### SUPPLIED INFORMATION
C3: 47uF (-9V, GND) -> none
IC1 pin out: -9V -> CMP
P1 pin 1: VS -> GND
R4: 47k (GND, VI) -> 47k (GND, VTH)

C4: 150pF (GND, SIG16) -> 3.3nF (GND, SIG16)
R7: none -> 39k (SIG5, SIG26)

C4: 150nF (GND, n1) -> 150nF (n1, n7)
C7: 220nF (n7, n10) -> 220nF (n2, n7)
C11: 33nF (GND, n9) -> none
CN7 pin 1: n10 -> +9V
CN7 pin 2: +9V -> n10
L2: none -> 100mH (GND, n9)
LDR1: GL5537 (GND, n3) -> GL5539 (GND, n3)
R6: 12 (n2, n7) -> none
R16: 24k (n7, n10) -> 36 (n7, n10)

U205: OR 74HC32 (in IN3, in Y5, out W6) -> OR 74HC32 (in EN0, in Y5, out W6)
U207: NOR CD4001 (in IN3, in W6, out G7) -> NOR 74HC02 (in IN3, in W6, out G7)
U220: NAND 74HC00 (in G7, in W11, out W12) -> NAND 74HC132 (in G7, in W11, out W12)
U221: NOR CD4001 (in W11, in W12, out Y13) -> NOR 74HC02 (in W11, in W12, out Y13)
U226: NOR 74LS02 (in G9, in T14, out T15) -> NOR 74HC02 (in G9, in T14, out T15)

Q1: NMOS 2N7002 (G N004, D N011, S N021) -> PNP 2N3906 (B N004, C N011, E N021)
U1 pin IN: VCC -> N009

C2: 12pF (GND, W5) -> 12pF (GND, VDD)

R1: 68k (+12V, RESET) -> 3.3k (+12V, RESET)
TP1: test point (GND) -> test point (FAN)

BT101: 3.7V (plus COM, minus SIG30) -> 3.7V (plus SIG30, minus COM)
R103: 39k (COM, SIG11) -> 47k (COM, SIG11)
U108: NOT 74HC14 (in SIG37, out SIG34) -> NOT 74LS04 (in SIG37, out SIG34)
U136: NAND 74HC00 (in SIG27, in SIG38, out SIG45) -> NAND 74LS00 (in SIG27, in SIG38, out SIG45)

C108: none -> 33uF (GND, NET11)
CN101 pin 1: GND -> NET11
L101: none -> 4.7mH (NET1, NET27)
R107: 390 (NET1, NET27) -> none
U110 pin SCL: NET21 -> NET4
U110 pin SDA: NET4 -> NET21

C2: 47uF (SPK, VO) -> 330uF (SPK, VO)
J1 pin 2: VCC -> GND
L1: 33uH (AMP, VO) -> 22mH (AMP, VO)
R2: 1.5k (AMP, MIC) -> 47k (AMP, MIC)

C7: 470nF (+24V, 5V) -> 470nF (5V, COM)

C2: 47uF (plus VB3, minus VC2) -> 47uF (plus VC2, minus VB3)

### WORK ORDER
Restate every line of the data above exactly as it was written.

### WRITTEN SOLUTION
C3: 47uF (-9V, GND) -> none
IC1 pin out: -9V -> CMP
P1 pin 1: VS -> GND
R4: 47k (GND, VI) -> 47k (GND, VTH)

C4: 150pF (GND, SIG16) -> 3.3nF (GND, SIG16)
R7: none -> 39k (SIG5, SIG26)

C4: 150nF (GND, n1) -> 150nF (n1, n7)
C7: 220nF (n7, n10) -> 220nF (n2, n7)
C11: 33nF (GND, n9) -> none
CN7 pin 1: n10 -> +9V
CN7 pin 2: +9V -> n10
L2: none -> 100mH (GND, n9)
LDR1: GL5537 (GND, n3) -> GL5539 (GND, n3)
R6: 12 (n2, n7) -> none
R16: 24k (n7, n10) -> 36 (n7, n10)

U205: OR 74HC32 (in IN3, in Y5, out W6) -> OR 74HC32 (in EN0, in Y5, out W6)
U207: NOR CD4001 (in IN3, in W6, out G7) -> NOR 74HC02 (in IN3, in W6, out G7)
U220: NAND 74HC00 (in G7, in W11, out W12) -> NAND 74HC132 (in G7, in W11, out W12)
U221: NOR CD4001 (in W11, in W12, out Y13) -> NOR 74HC02 (in W11, in W12, out Y13)
U226: NOR 74LS02 (in G9, in T14, out T15) -> NOR 74HC02 (in G9, in T14, out T15)

Q1: NMOS 2N7002 (G N004, D N011, S N021) -> PNP 2N3906 (B N004, C N011, E N021)
U1 pin IN: VCC -> N009

C2: 12pF (GND, W5) -> 12pF (GND, VDD)

R1: 68k (+12V, RESET) -> 3.3k (+12V, RESET)
TP1: test point (GND) -> test point (FAN)

BT101: 3.7V (plus COM, minus SIG30) -> 3.7V (plus SIG30, minus COM)
R103: 39k (COM, SIG11) -> 47k (COM, SIG11)
U108: NOT 74HC14 (in SIG37, out SIG34) -> NOT 74LS04 (in SIG37, out SIG34)
U136: NAND 74HC00 (in SIG27, in SIG38, out SIG45) -> NAND 74LS00 (in SIG27, in SIG38, out SIG45)

C108: none -> 33uF (GND, NET11)
CN101 pin 1: GND -> NET11
L101: none -> 4.7mH (NET1, NET27)
R107: 390 (NET1, NET27) -> none
U110 pin SCL: NET21 -> NET4
U110 pin SDA: NET4 -> NET21

C2: 47uF (SPK, VO) -> 330uF (SPK, VO)
J1 pin 2: VCC -> GND
L1: 33uH (AMP, VO) -> 22mH (AMP, VO)
R2: 1.5k (AMP, MIC) -> 47k (AMP, MIC)

C7: 470nF (+24V, 5V) -> 470nF (5V, COM)

C2: 47uF (plus VB3, minus VC2) -> 47uF (plus VC2, minus VB3)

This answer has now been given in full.